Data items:

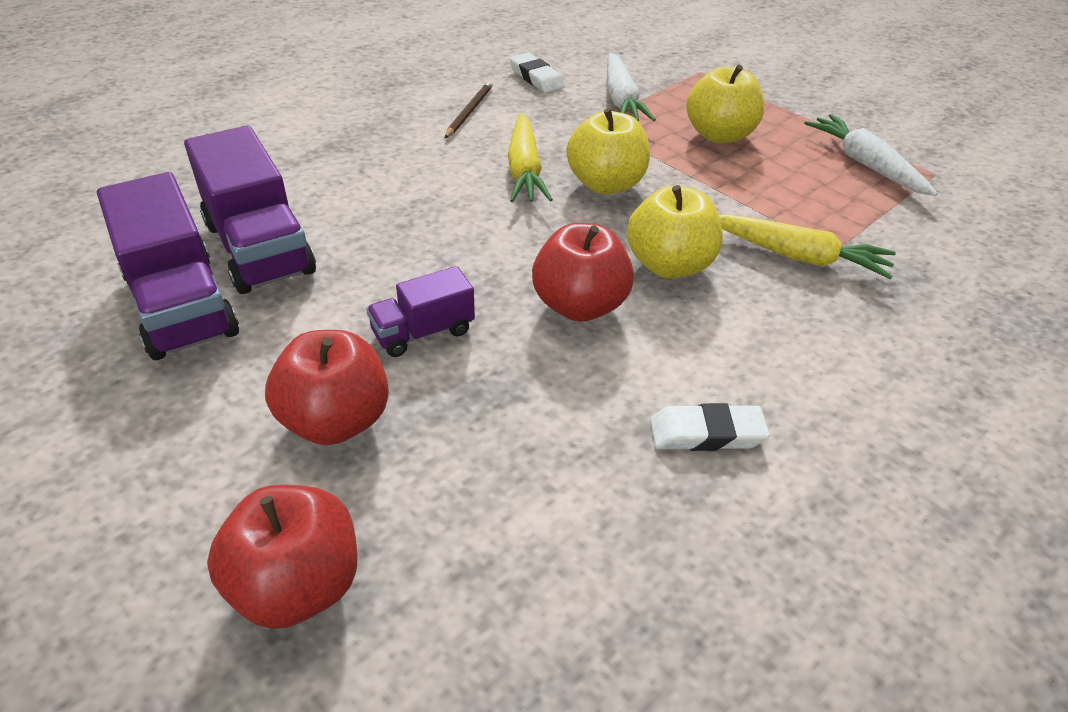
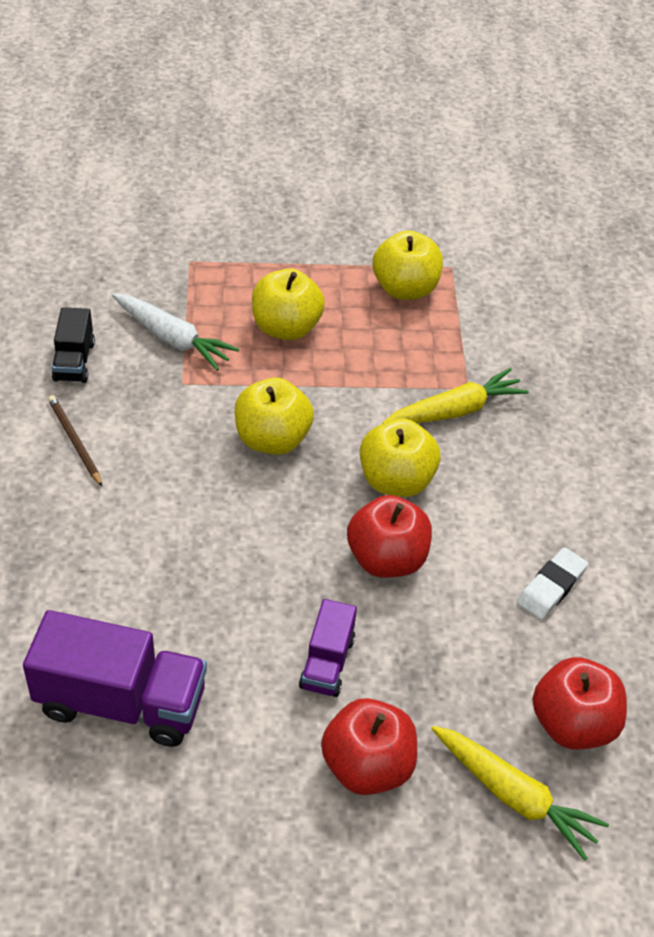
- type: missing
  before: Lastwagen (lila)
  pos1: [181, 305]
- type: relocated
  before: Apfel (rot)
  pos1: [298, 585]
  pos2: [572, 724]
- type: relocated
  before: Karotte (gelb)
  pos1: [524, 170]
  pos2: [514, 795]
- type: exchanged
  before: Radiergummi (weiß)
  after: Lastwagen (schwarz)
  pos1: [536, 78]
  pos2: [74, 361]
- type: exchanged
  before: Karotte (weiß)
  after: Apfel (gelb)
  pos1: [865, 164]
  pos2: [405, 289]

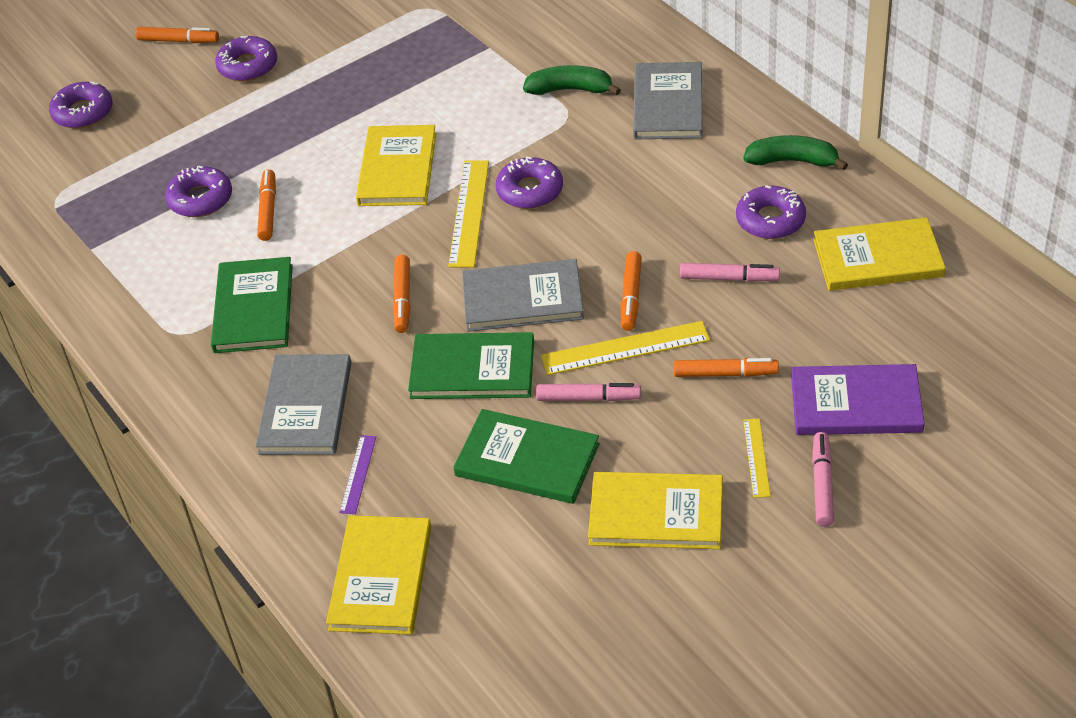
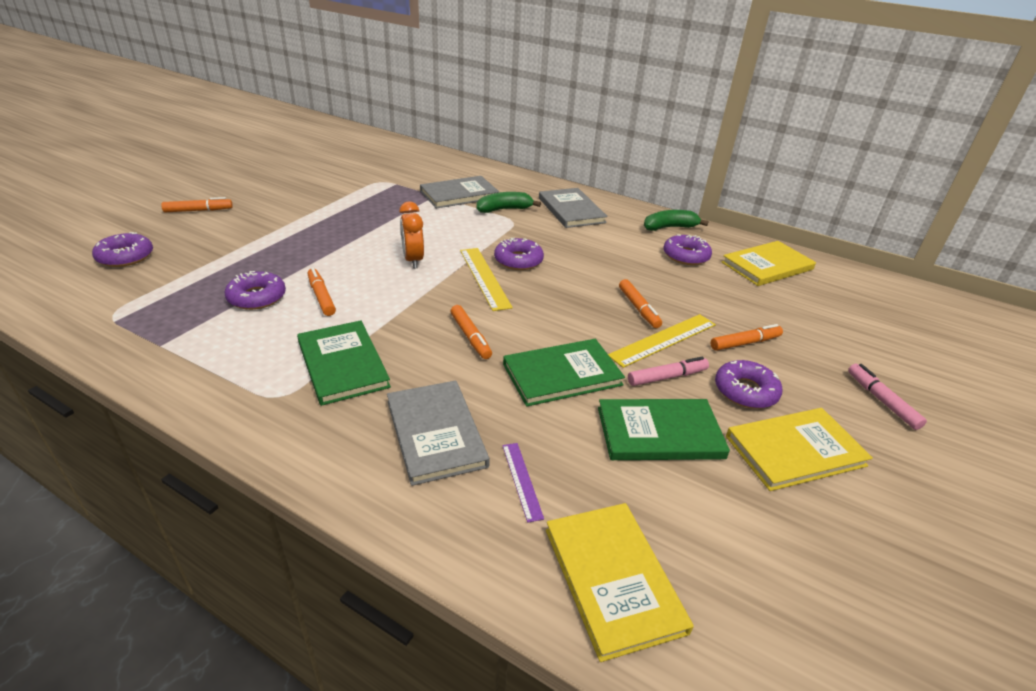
- type: missing
  before: Filzstift (rosa)
  pos1: [729, 278]
- type: missing
  before: Lineal (gelb)
  pos1: [756, 457]
- type: missing
  before: Buch (lila)
  pos1: [856, 404]
- type: relocated
  before: Donut (lila)
  pos1: [248, 66]
  pos2: [745, 391]
- type: relocated
  before: Buch (grau)
  pos1: [522, 299]
  pos2: [459, 194]
- type: exchanged
  before: Buch (gelb)
  after: Wecker (orange)
  pos1: [397, 169]
  pos2: [413, 260]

> Exercise prompt:
Would you print, exactly as they appear, the lines from the line with "pos2: [74, 361]" through the end of the entries above, leaving out the pictures?

> The answer:
  pos2: [74, 361]
- type: exchanged
  before: Karotte (weiß)
  after: Apfel (gelb)
  pos1: [865, 164]
  pos2: [405, 289]

- type: missing
  before: Filzstift (rosa)
  pos1: [729, 278]
- type: missing
  before: Lineal (gelb)
  pos1: [756, 457]
- type: missing
  before: Buch (lila)
  pos1: [856, 404]
- type: relocated
  before: Donut (lila)
  pos1: [248, 66]
  pos2: [745, 391]
- type: relocated
  before: Buch (grau)
  pos1: [522, 299]
  pos2: [459, 194]
- type: exchanged
  before: Buch (gelb)
  after: Wecker (orange)
  pos1: [397, 169]
  pos2: [413, 260]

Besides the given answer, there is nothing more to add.